WHAT IS BEING ASKED:
Among the entries below, tally each line where the word "left" appears and state only the total.

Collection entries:

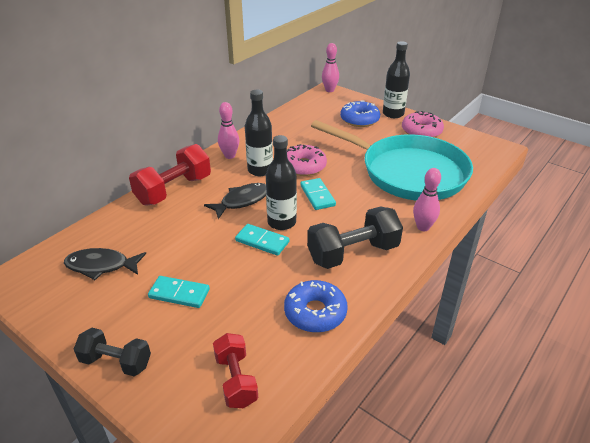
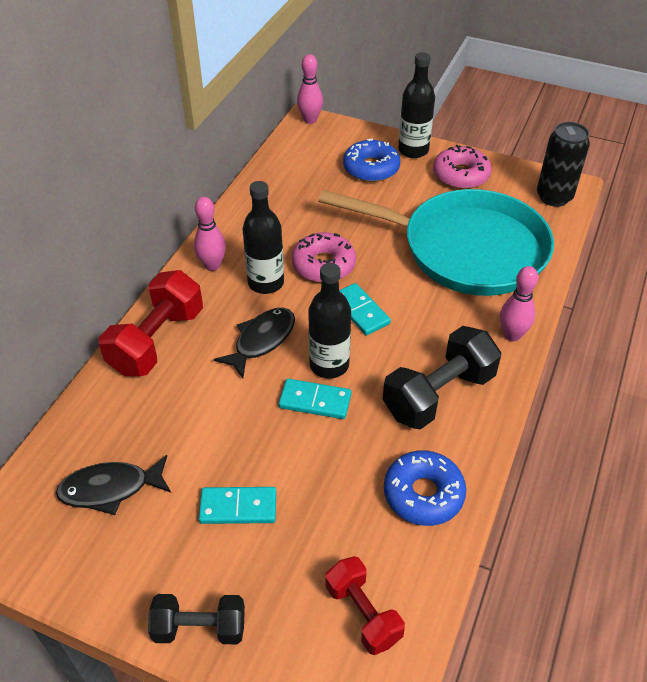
camera: 15 degrees left, 10 degrees up
none -> black can [537,122,590,207]

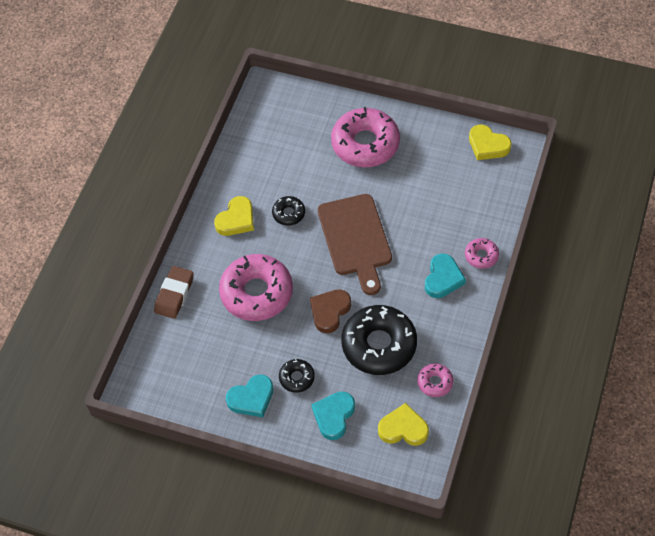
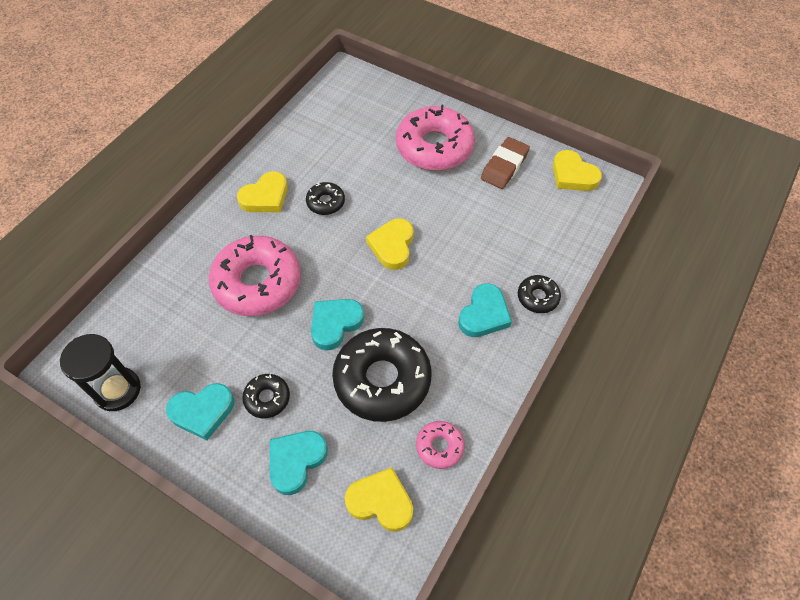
camera: 10 degrees right, 0 degrees up
brown eraser [154,266,194,319] -> brown eraser moved to [481,137,530,189]
brown heart [310,289,351,333] -> turquoise heart [311,299,364,350]
brown cutting board [318,194,392,295] -> yellow heart [366,218,414,270]
pink donut [465,238,499,269] -> black donut [518,275,561,313]
none -> black hourglass [60,334,141,411]

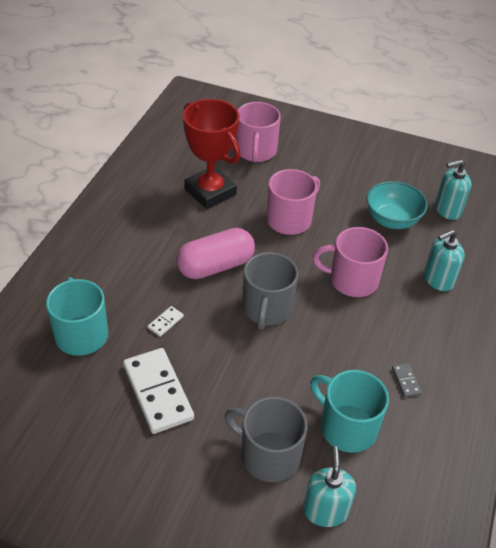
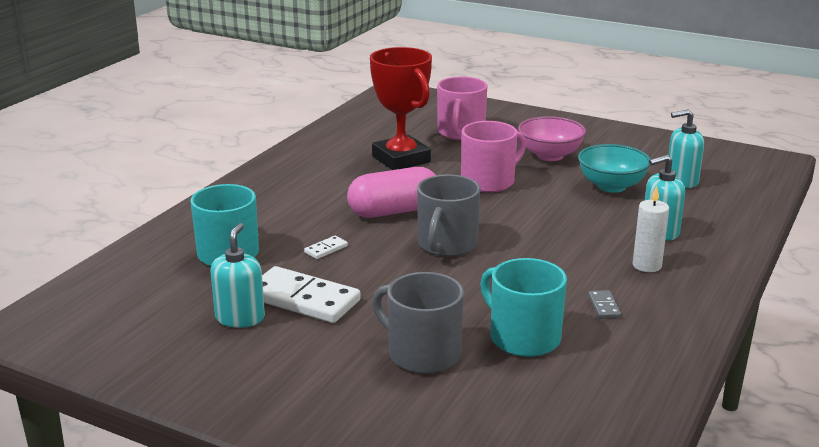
camera: 10 degrees right, 20 degrees down
white domino [123,348,194,434] -> white domino turned 45 degrees counterclockwise [262,266,361,323]
turquoise soap dispenser [303,446,356,527] -> turquoise soap dispenser moved to [210,223,265,328]
pink mug [312,227,388,297] -> none
none -> pink bowl [518,116,586,161]
none -> white candle [633,186,669,272]

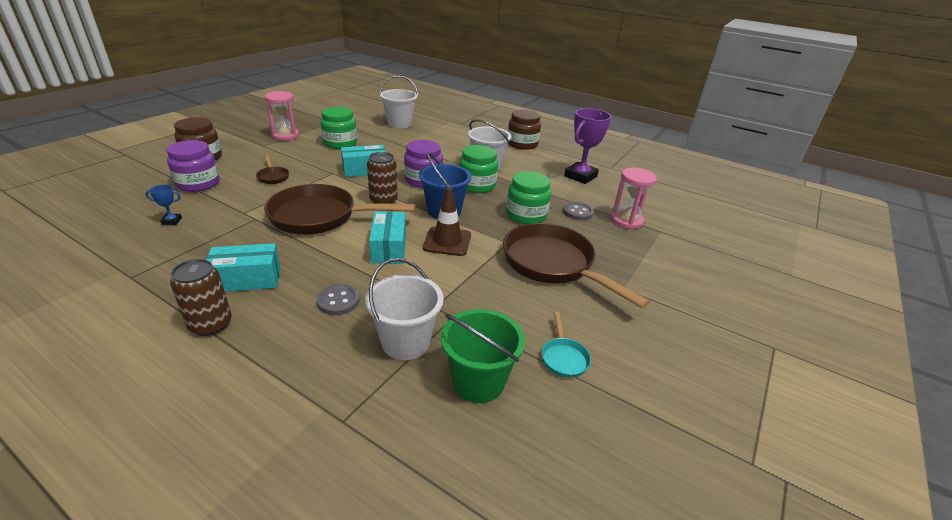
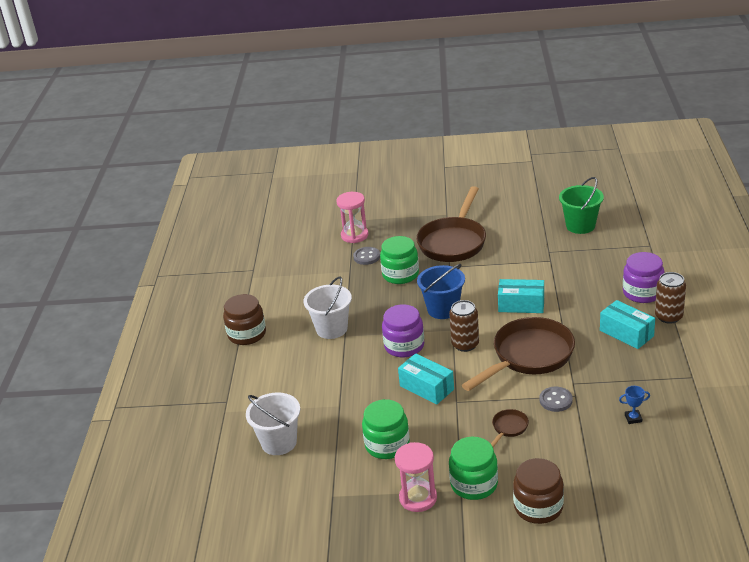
camera: 115 degrees left, 0 degrees up
blue trophy [145,185,182,225] -> blue trophy turned 60 degrees counterclockwise [619,386,650,424]
purple jar [166,140,220,192] -> purple jar moved to [623,252,665,303]
brown pan [264,184,416,235] -> brown pan turned 105 degrees counterclockwise [462,317,575,391]
grey button [317,284,360,315] -> grey button moved to [540,387,573,412]
white bucket [365,258,444,360] -> none
turquoise box [369,211,406,264] -> turquoise box turned 45 degrees clockwise [498,279,544,313]
brown traffic cone [423,187,471,256] -> none
green jar [459,145,498,193] -> green jar moved to [449,437,498,500]
turquoise pan [542,311,591,378] -> none
purple trophy [564,108,611,184] -> none

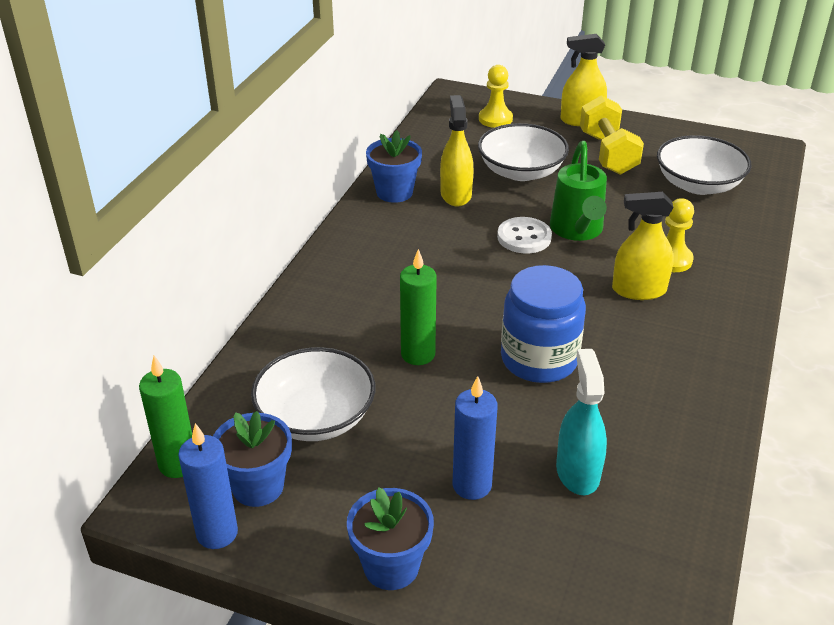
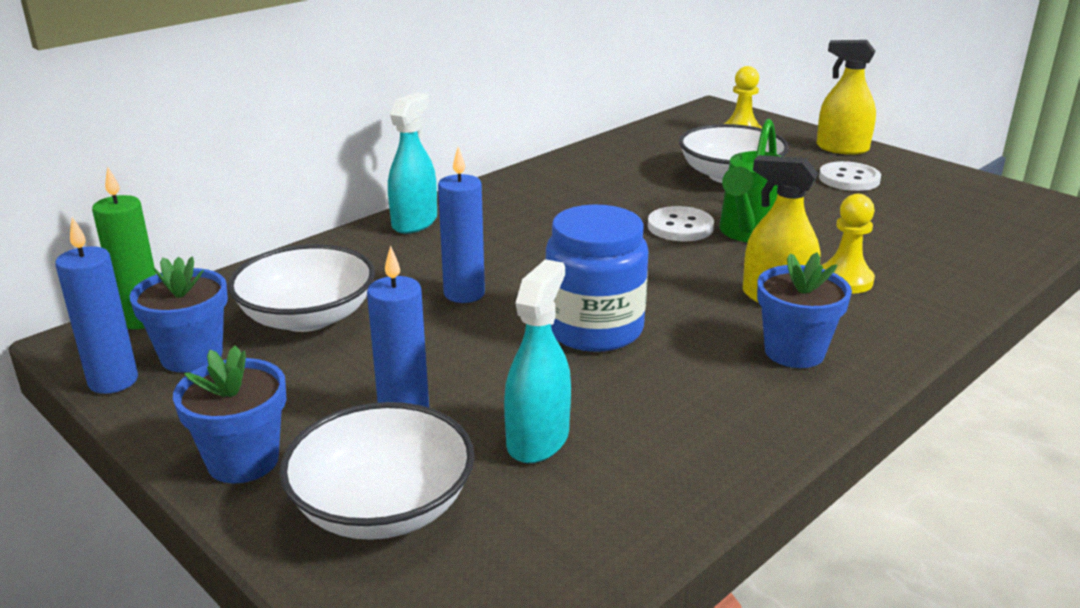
camera: 25 degrees right, 10 degrees down
blue flower pot [366,130,422,203] -> blue flower pot moved to [757,252,852,368]
green candle [400,249,437,365] -> blue candle [438,147,485,303]
yellow spray bottle [440,95,473,206] -> none
yellow dumbbell [580,95,644,175] -> white button [819,161,881,191]
white bowl [657,135,752,195] -> white bowl moved to [280,402,474,540]
none -> turquoise spray bottle [388,92,437,234]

OUTPUT FOR THIS TASK:
2